| ASSIGNMENT |
Repeat exactly the line containing "SONAR2 pin ECHO: B3 -> A11" and every line after it in the entries, and nothing besides.

| PROVIDED RECORDS |
------------------------
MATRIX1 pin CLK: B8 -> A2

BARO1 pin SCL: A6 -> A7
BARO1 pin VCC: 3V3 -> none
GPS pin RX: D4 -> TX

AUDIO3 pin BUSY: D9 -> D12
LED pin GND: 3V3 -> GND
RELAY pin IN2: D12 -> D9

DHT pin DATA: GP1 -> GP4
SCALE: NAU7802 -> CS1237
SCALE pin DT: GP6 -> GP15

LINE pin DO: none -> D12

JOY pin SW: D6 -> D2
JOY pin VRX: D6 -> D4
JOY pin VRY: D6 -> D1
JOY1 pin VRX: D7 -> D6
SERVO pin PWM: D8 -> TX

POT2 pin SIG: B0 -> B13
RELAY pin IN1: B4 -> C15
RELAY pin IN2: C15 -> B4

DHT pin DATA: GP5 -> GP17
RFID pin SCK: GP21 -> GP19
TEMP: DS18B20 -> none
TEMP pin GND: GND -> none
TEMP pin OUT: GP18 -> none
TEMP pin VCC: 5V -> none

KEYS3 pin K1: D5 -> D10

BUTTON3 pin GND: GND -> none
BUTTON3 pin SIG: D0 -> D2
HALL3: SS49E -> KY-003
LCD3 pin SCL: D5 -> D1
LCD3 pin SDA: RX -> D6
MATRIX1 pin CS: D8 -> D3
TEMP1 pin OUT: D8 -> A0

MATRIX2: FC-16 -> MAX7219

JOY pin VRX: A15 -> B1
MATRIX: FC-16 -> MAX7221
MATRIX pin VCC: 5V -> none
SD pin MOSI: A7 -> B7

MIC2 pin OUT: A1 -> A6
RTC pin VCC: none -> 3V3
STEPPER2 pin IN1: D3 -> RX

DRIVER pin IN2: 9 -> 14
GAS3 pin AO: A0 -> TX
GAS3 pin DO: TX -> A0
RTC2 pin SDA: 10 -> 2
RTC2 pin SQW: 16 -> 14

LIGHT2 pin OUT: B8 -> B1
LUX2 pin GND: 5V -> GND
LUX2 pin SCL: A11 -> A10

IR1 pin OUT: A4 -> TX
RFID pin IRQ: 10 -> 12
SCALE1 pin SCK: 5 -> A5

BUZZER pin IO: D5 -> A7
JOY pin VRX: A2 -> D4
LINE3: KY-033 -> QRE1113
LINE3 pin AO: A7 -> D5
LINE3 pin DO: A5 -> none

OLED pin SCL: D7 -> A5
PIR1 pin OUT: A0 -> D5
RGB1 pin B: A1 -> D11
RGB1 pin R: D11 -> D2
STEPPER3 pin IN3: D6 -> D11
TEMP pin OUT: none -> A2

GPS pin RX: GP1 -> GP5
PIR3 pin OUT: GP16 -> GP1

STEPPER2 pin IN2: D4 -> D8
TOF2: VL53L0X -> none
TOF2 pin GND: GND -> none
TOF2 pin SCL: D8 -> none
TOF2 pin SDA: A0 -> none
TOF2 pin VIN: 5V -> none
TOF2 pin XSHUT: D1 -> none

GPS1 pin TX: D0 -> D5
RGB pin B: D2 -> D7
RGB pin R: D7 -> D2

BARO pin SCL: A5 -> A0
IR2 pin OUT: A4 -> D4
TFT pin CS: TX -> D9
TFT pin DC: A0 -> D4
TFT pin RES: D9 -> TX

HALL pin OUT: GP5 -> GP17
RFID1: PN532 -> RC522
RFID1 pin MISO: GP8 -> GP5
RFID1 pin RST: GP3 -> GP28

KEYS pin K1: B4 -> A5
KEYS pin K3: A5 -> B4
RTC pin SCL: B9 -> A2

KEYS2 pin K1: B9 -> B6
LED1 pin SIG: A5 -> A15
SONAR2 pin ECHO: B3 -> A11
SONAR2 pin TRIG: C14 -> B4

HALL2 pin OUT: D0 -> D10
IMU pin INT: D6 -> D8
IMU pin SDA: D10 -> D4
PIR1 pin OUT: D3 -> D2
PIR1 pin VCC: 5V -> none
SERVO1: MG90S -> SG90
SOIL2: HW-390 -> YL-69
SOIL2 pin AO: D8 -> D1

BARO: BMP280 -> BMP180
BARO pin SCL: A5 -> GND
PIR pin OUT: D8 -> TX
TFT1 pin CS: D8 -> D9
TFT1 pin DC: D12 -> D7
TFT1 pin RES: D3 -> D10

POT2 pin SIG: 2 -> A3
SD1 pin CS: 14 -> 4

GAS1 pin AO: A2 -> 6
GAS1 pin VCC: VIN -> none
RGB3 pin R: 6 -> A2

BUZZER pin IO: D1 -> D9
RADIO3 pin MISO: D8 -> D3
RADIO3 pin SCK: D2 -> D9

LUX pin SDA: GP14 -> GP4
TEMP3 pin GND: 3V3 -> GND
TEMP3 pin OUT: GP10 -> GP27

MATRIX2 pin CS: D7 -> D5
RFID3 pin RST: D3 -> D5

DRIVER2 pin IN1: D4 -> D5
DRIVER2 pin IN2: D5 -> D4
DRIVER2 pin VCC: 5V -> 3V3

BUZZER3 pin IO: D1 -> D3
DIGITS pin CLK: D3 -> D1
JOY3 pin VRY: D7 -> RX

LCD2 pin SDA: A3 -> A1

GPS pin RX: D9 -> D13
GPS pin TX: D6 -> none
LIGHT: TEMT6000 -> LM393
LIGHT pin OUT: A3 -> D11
------------------------
| TASK SOLUTION |
SONAR2 pin ECHO: B3 -> A11
SONAR2 pin TRIG: C14 -> B4

HALL2 pin OUT: D0 -> D10
IMU pin INT: D6 -> D8
IMU pin SDA: D10 -> D4
PIR1 pin OUT: D3 -> D2
PIR1 pin VCC: 5V -> none
SERVO1: MG90S -> SG90
SOIL2: HW-390 -> YL-69
SOIL2 pin AO: D8 -> D1

BARO: BMP280 -> BMP180
BARO pin SCL: A5 -> GND
PIR pin OUT: D8 -> TX
TFT1 pin CS: D8 -> D9
TFT1 pin DC: D12 -> D7
TFT1 pin RES: D3 -> D10

POT2 pin SIG: 2 -> A3
SD1 pin CS: 14 -> 4

GAS1 pin AO: A2 -> 6
GAS1 pin VCC: VIN -> none
RGB3 pin R: 6 -> A2

BUZZER pin IO: D1 -> D9
RADIO3 pin MISO: D8 -> D3
RADIO3 pin SCK: D2 -> D9

LUX pin SDA: GP14 -> GP4
TEMP3 pin GND: 3V3 -> GND
TEMP3 pin OUT: GP10 -> GP27

MATRIX2 pin CS: D7 -> D5
RFID3 pin RST: D3 -> D5

DRIVER2 pin IN1: D4 -> D5
DRIVER2 pin IN2: D5 -> D4
DRIVER2 pin VCC: 5V -> 3V3

BUZZER3 pin IO: D1 -> D3
DIGITS pin CLK: D3 -> D1
JOY3 pin VRY: D7 -> RX

LCD2 pin SDA: A3 -> A1

GPS pin RX: D9 -> D13
GPS pin TX: D6 -> none
LIGHT: TEMT6000 -> LM393
LIGHT pin OUT: A3 -> D11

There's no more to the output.